The data |
#####
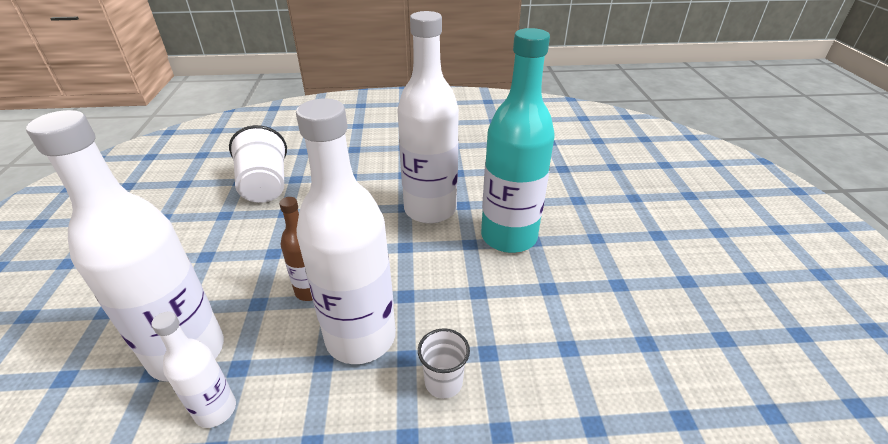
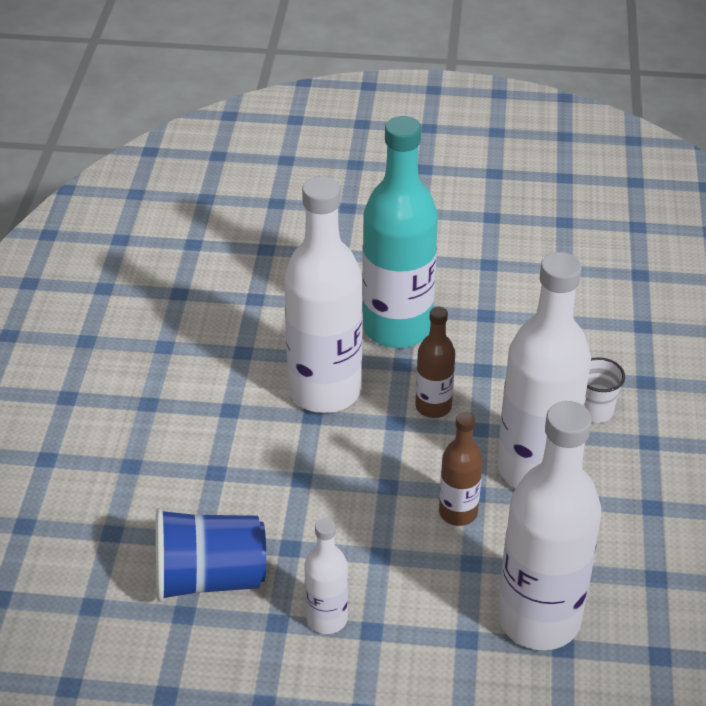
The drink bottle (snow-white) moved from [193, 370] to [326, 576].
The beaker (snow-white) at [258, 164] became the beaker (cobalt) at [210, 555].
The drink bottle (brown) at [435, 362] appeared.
#####
Exercise brief | In the material above, find each line that has the string "drink" and return it.

Response |
The drink bottle (snow-white) moved from [193, 370] to [326, 576].
The drink bottle (brown) at [435, 362] appeared.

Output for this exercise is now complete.